WORK TO BE COMPLETED: When a line in the data below includes "fork", pick it out and copy it.

Source records
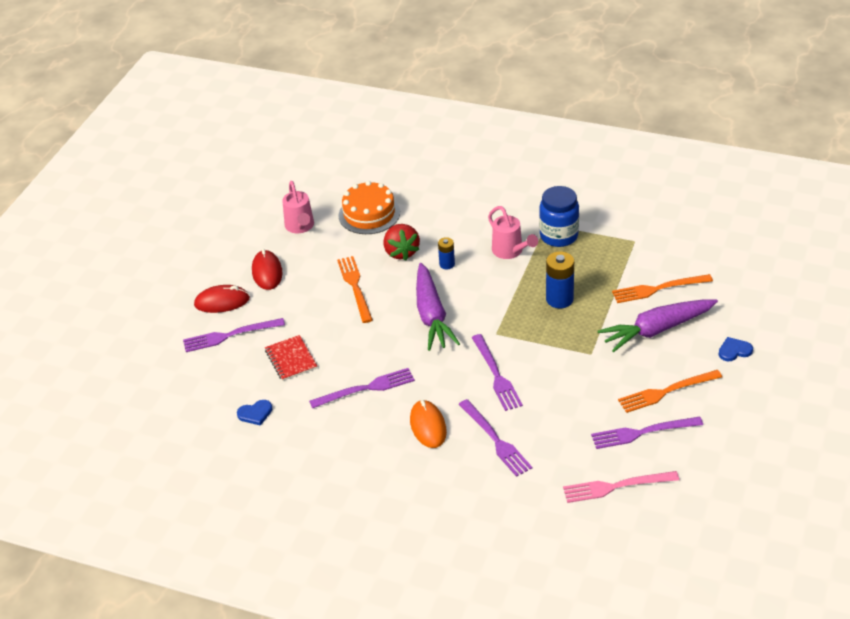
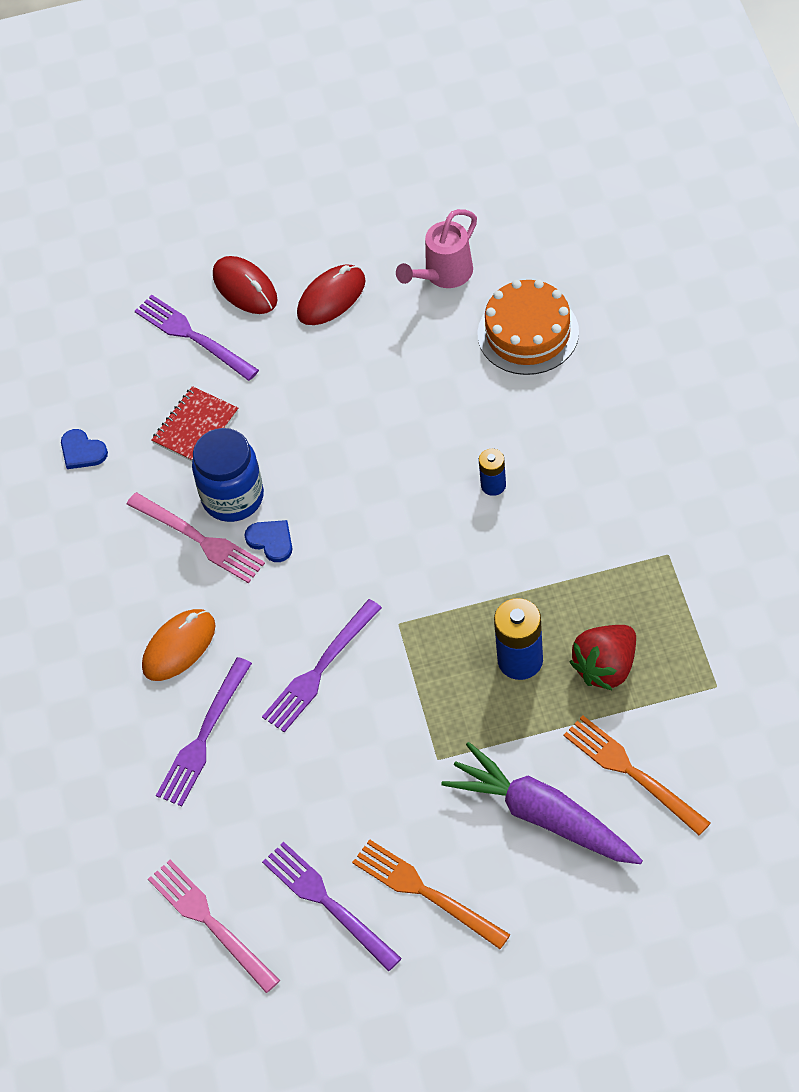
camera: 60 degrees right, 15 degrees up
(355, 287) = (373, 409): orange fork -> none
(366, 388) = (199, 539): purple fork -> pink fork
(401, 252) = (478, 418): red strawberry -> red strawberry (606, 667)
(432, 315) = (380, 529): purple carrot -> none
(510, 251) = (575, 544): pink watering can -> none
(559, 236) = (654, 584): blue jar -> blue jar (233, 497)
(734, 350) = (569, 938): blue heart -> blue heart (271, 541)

SOLUTION TO THE EXERCISE:
(355, 287) = (373, 409): orange fork -> none
(366, 388) = (199, 539): purple fork -> pink fork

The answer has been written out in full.